_WORK REQUIRED_. Retype, character for character, the line containing "none -> white cone A10 level 2" along with each line after it through the end of the data, and only those.

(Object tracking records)
• • • • • • •

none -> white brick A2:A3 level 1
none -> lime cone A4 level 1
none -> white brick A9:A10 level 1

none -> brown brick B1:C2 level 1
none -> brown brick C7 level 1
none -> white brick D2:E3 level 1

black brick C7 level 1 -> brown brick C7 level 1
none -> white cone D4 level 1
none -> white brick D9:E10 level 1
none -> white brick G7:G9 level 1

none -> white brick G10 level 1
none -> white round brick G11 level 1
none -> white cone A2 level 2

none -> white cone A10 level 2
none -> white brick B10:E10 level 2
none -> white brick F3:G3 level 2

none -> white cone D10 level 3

• • • • • • •

_EXERCISE SOLUTION_.
none -> white cone A10 level 2
none -> white brick B10:E10 level 2
none -> white brick F3:G3 level 2

none -> white cone D10 level 3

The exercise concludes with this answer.